Assignment
I need an exact copy of the lines from the one containing "TFT2 pin VCC: 3V3 -> 5V" through the end of the records, without any pictures.
(Beginning of Record extracts)
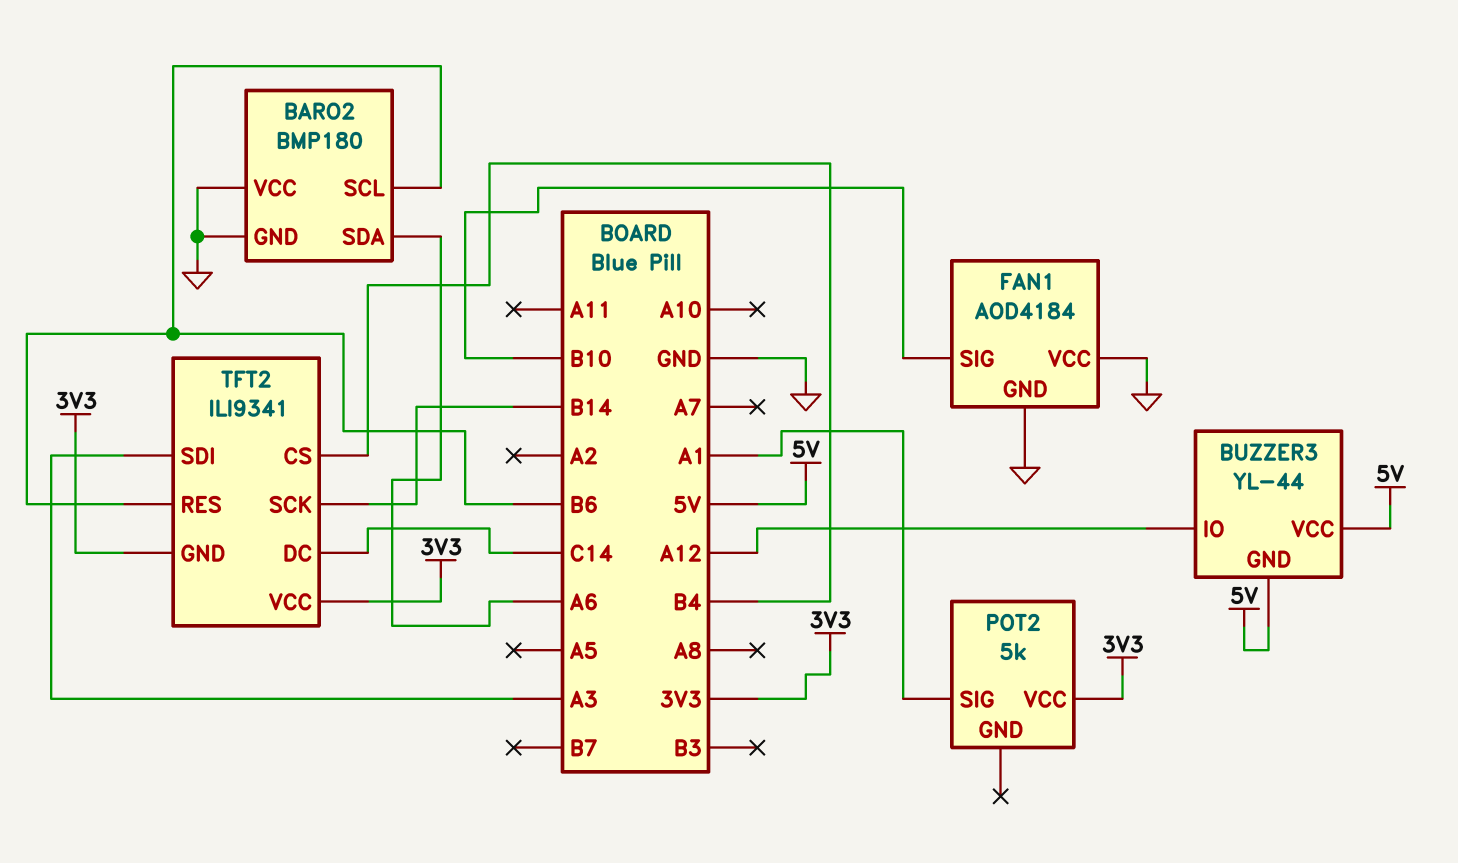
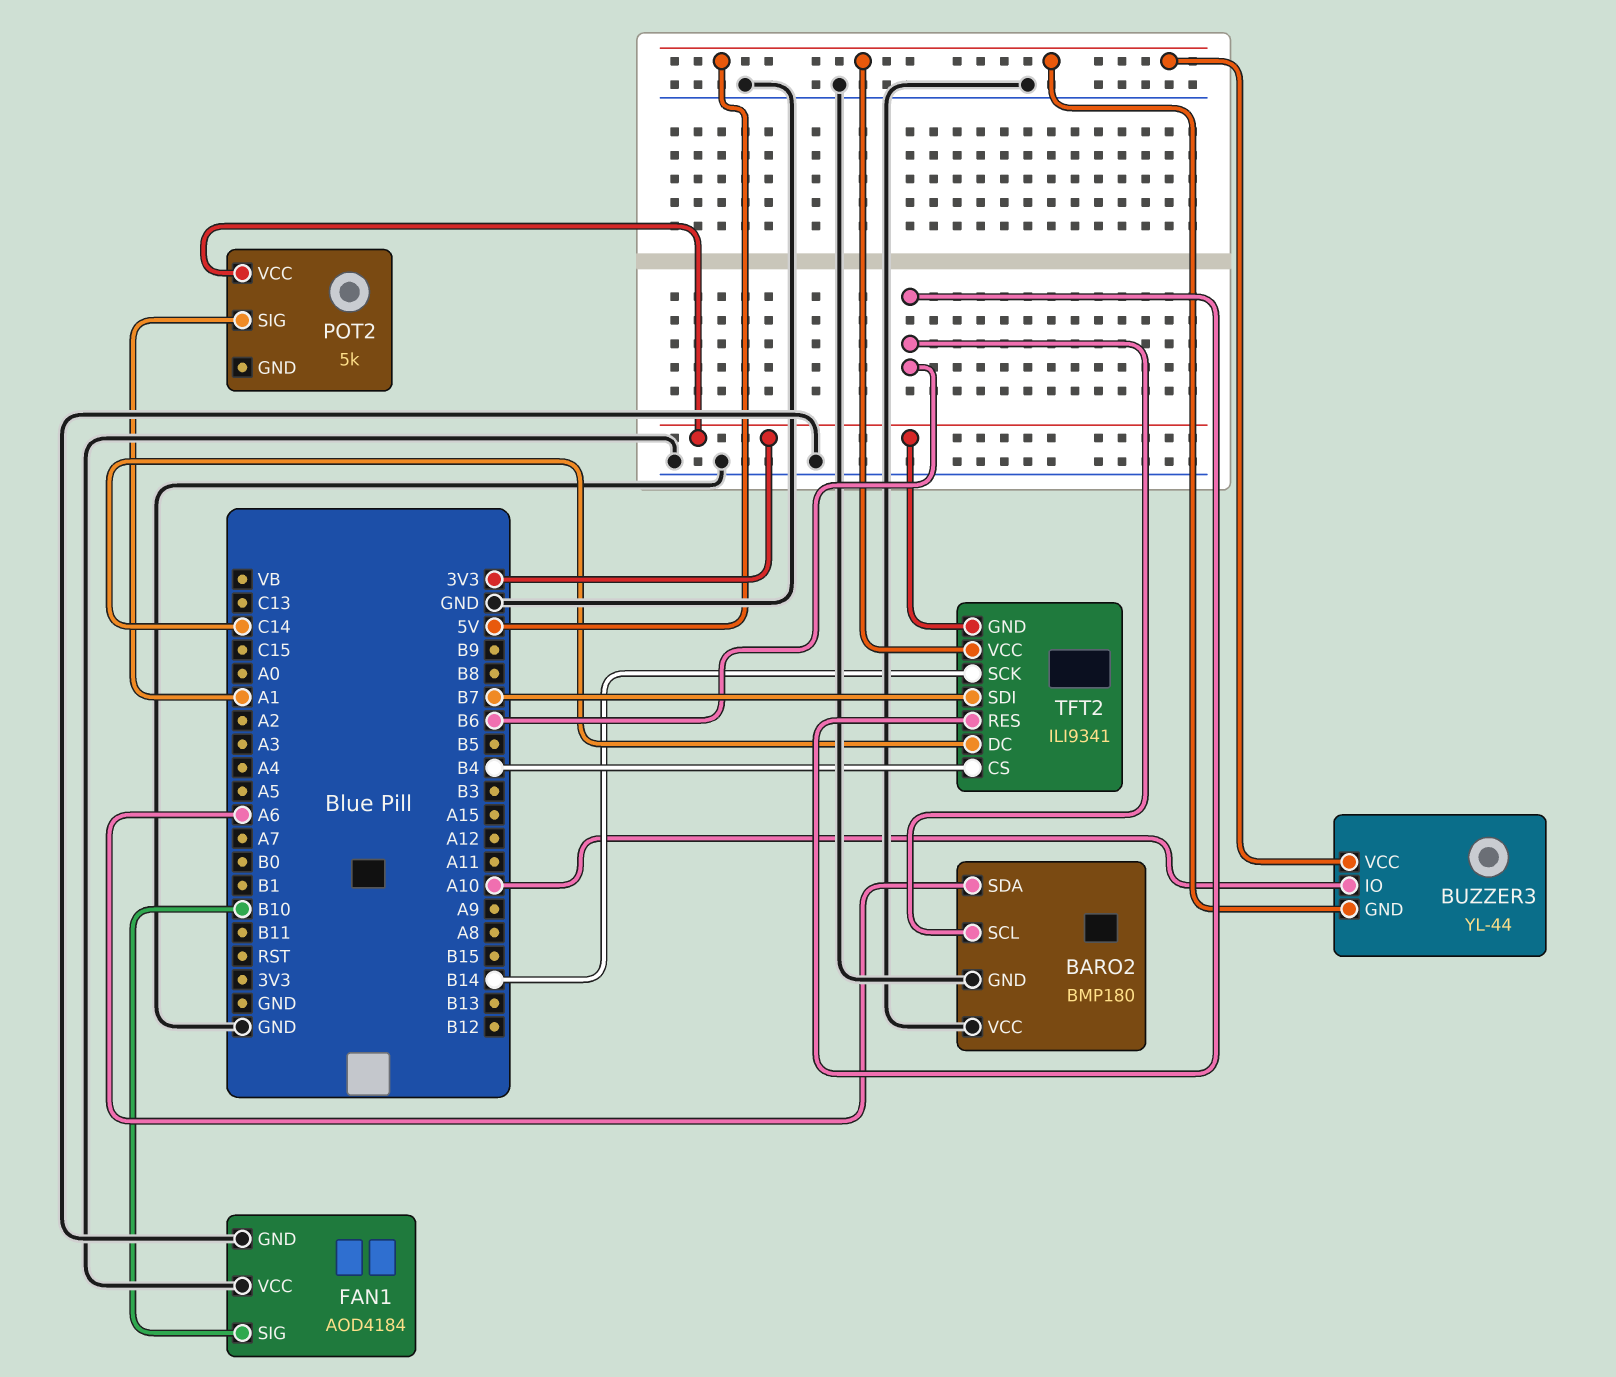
BUZZER3 pin IO: A12 -> A10
TFT2 pin SDI: A3 -> B7
TFT2 pin VCC: 3V3 -> 5V

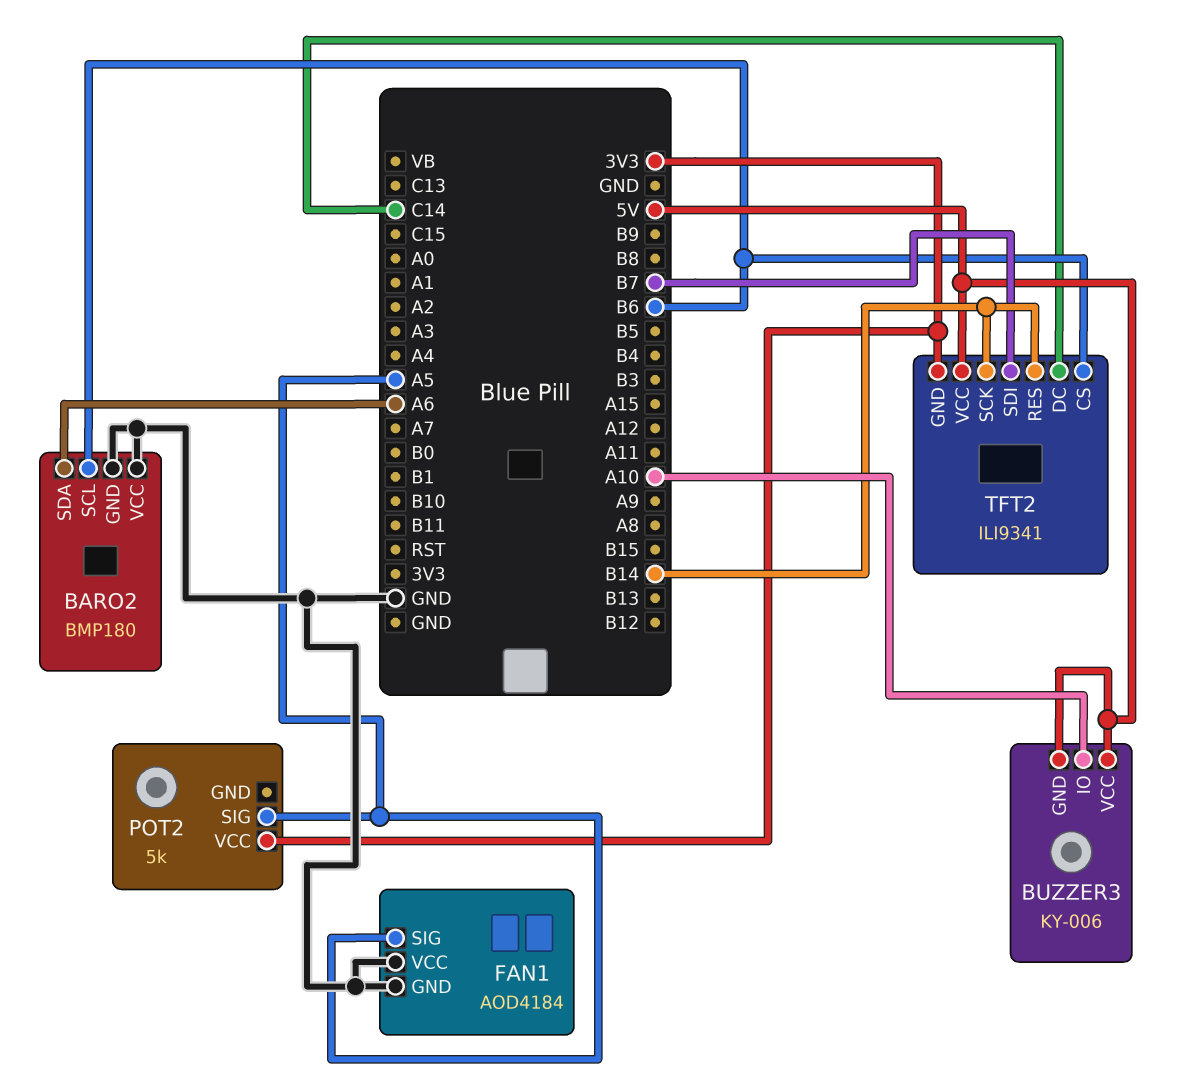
BUZZER3: YL-44 -> KY-006
FAN1 pin SIG: B10 -> A5
POT2 pin SIG: A1 -> A5
TFT2 pin CS: B4 -> B6
TFT2 pin RES: B6 -> B14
(End of Record extracts)
Completed task
TFT2 pin VCC: 3V3 -> 5V

BUZZER3: YL-44 -> KY-006
FAN1 pin SIG: B10 -> A5
POT2 pin SIG: A1 -> A5
TFT2 pin CS: B4 -> B6
TFT2 pin RES: B6 -> B14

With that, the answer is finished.